WHAT YOU HAVE TO DO: Only the lines from the one containing "F2: 2A (N_3, VS) -> none" to the end of the records belong in the answer; repeat them exactly and drop the pictures.

Source records:
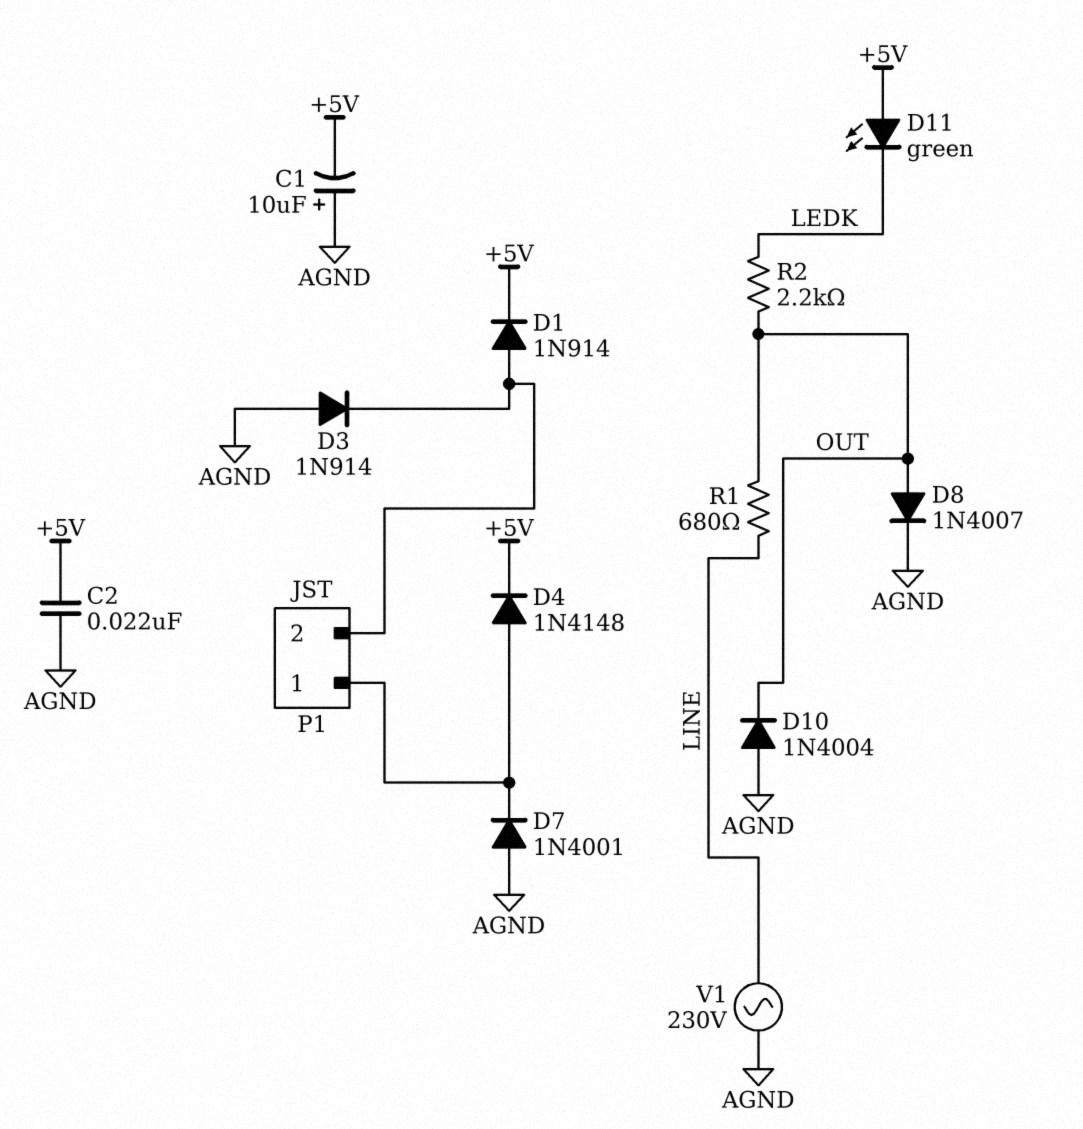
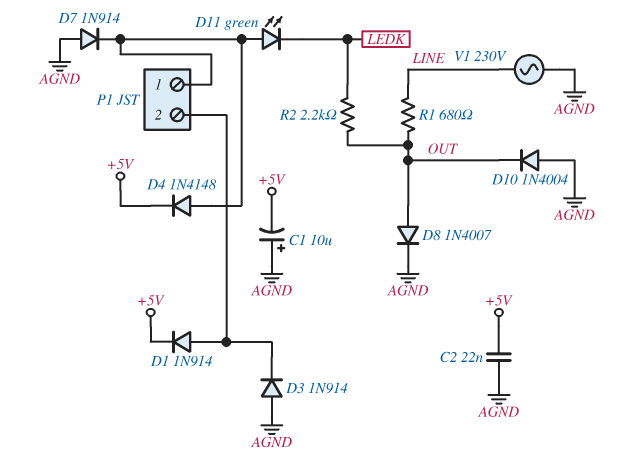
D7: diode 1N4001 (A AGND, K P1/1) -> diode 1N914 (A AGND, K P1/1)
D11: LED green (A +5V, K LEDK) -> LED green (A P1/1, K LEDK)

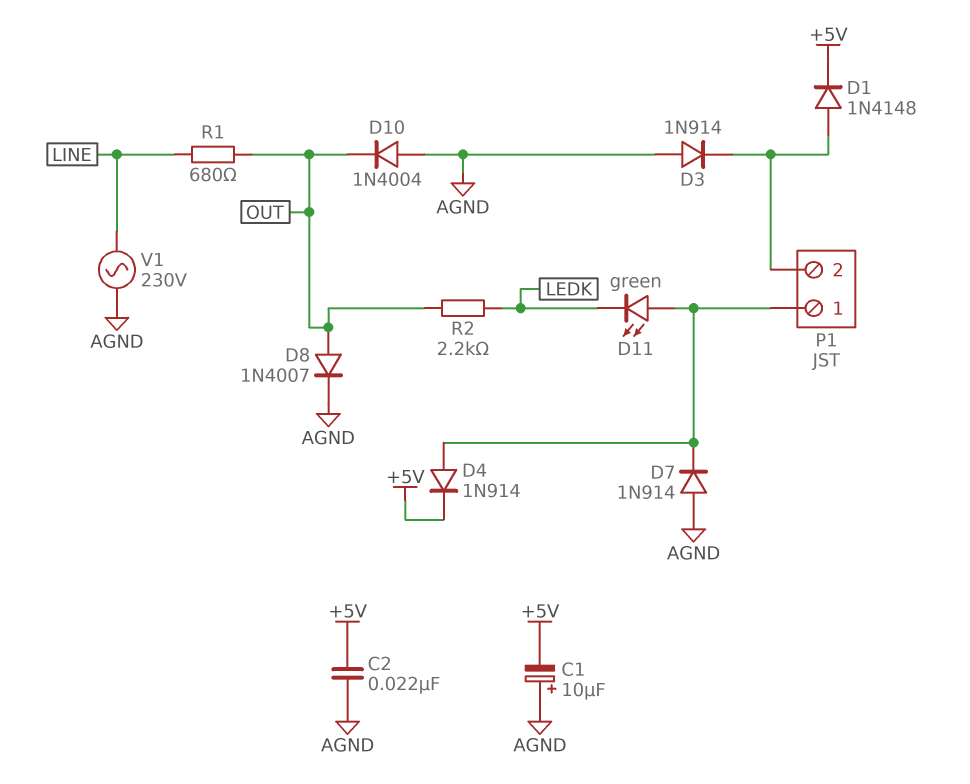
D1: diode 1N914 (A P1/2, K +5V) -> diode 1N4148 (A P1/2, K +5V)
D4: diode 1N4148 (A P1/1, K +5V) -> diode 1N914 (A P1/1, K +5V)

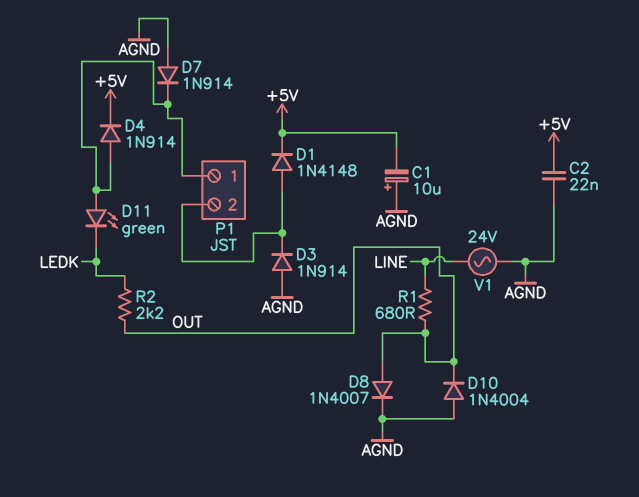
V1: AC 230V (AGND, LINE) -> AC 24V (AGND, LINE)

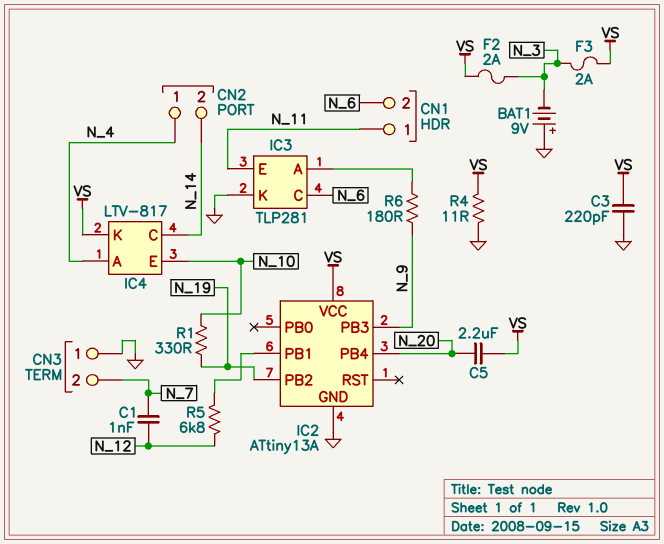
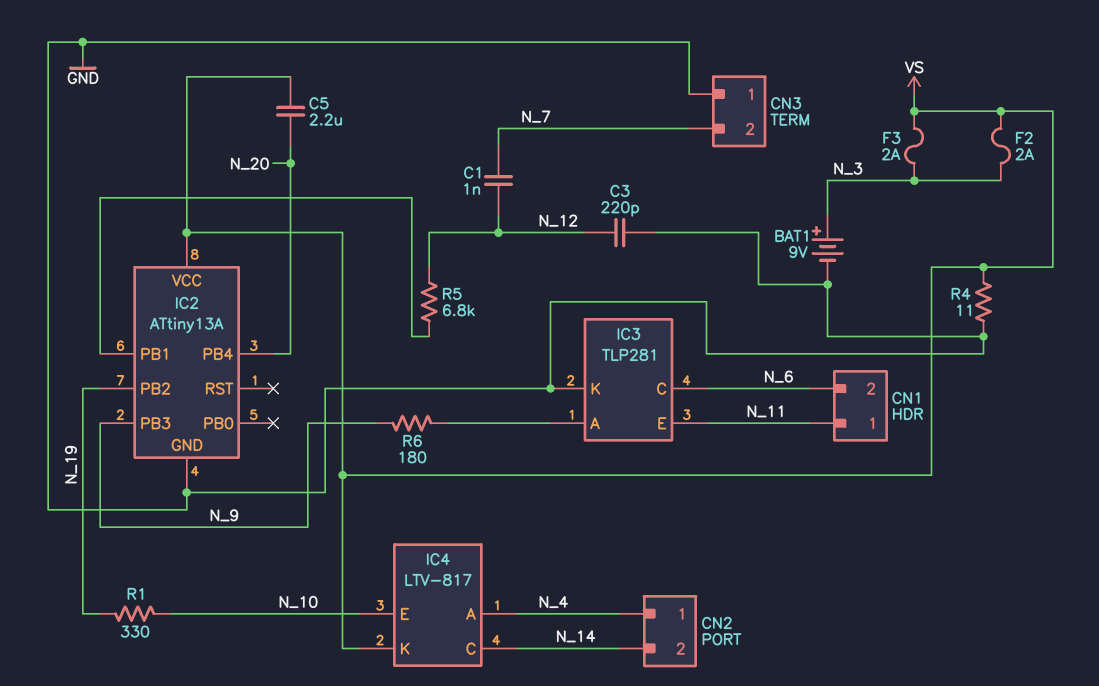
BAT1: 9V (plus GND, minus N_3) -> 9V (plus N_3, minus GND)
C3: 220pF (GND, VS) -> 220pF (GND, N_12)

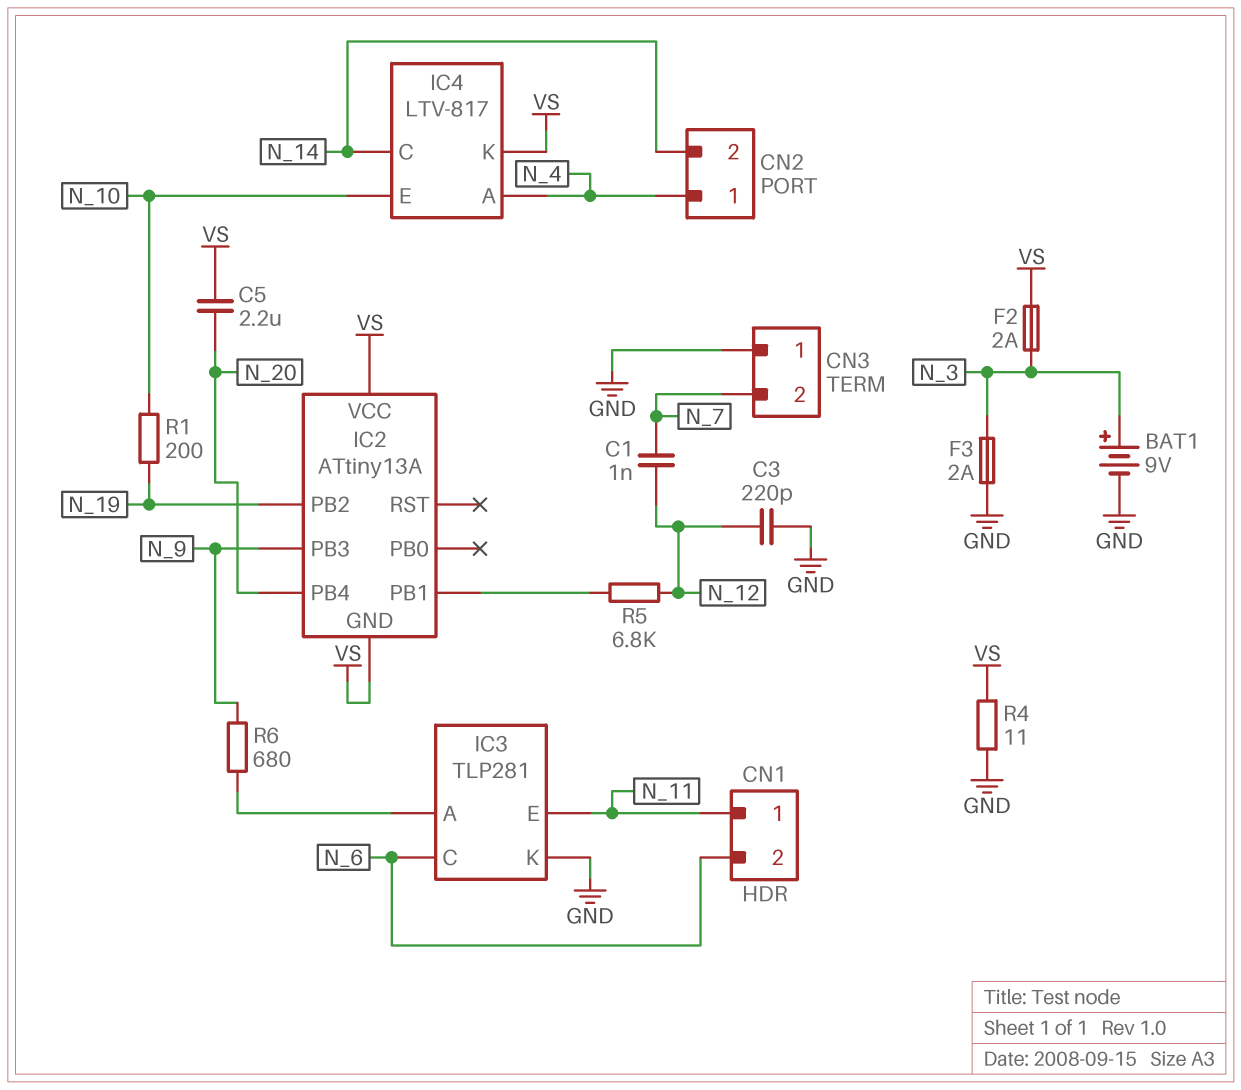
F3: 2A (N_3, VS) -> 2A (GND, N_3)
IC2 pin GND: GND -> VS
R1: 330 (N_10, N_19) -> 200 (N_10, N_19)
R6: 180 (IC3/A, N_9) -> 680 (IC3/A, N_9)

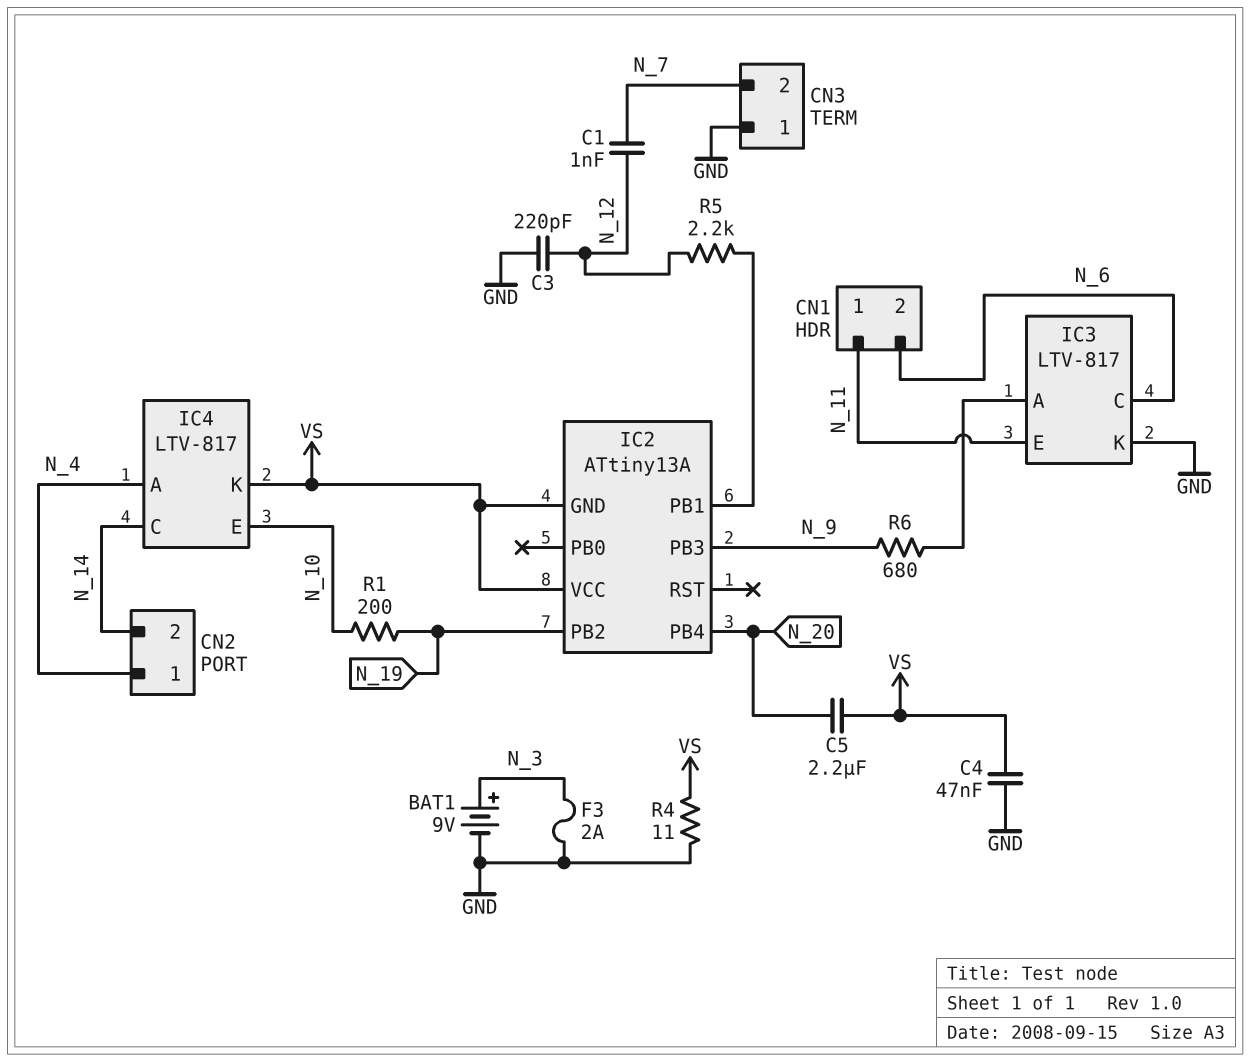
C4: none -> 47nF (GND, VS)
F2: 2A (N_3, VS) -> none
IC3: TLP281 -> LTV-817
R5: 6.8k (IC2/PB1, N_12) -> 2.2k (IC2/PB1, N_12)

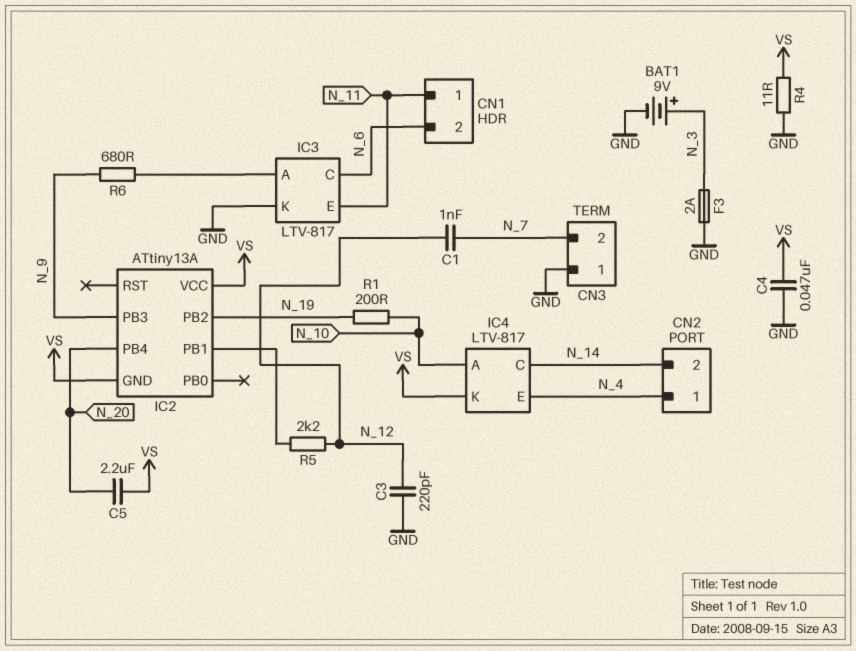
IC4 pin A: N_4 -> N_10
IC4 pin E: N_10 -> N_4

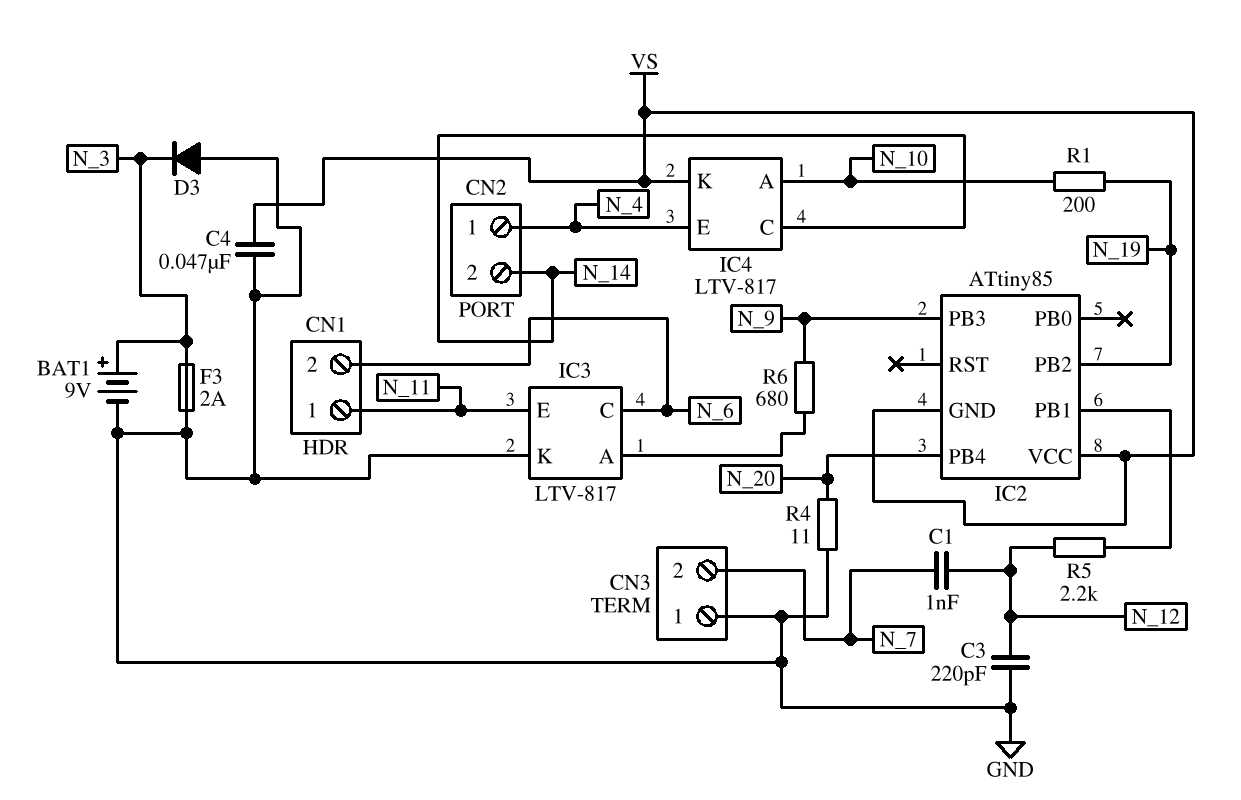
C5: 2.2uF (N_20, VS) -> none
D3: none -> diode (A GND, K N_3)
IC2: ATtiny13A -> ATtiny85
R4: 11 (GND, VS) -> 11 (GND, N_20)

RESPONSE BELOW:
F2: 2A (N_3, VS) -> none
IC3: TLP281 -> LTV-817
R5: 6.8k (IC2/PB1, N_12) -> 2.2k (IC2/PB1, N_12)

IC4 pin A: N_4 -> N_10
IC4 pin E: N_10 -> N_4

C5: 2.2uF (N_20, VS) -> none
D3: none -> diode (A GND, K N_3)
IC2: ATtiny13A -> ATtiny85
R4: 11 (GND, VS) -> 11 (GND, N_20)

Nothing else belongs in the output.